• **Data extract**
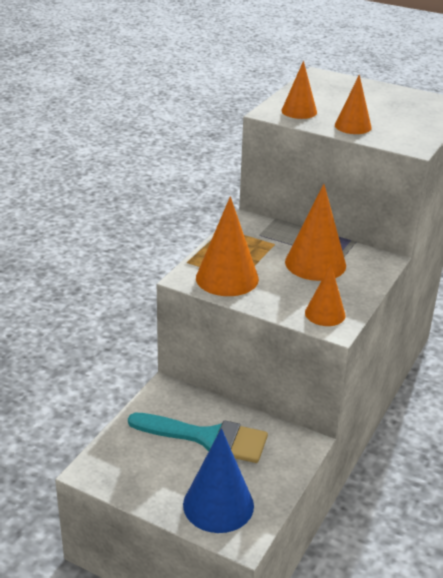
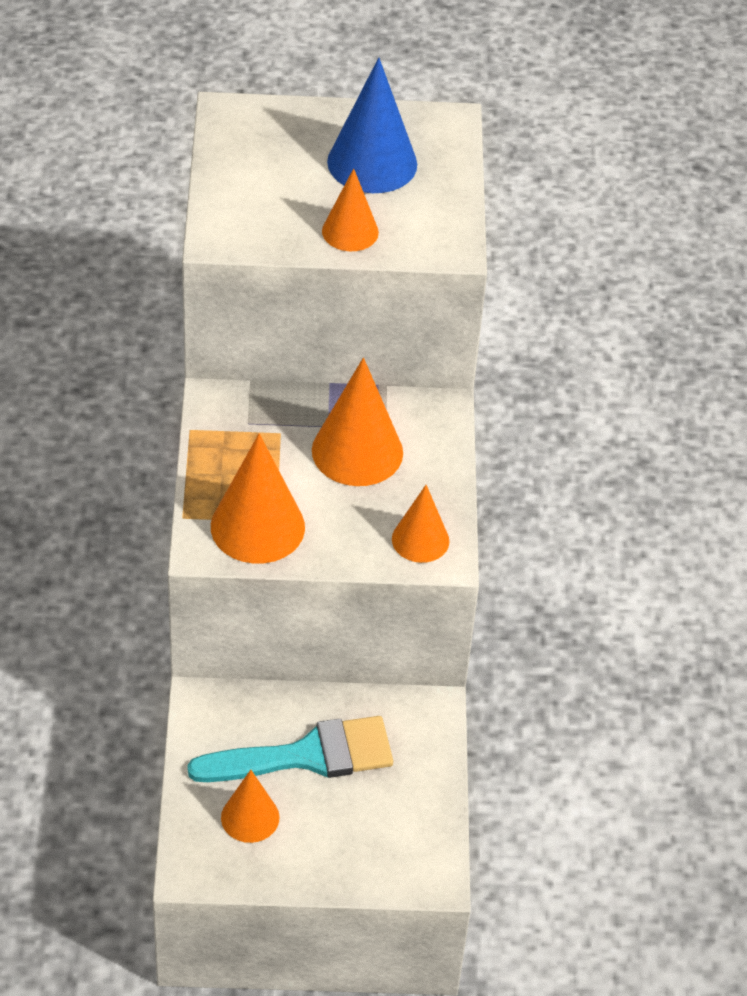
camera: 30 degrees left, 15 degrees up
(218, 505) = (379, 845): blue cone -> blue cone (372, 163)
(299, 111) = (255, 222): orange cone -> orange cone (250, 817)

• **What you need to do**
Write out again exactly the lines that run from the one holding "(218, 505) = (379, 845): blue" through the last line of the data; omit all other lines.

• **Result below**
(218, 505) = (379, 845): blue cone -> blue cone (372, 163)
(299, 111) = (255, 222): orange cone -> orange cone (250, 817)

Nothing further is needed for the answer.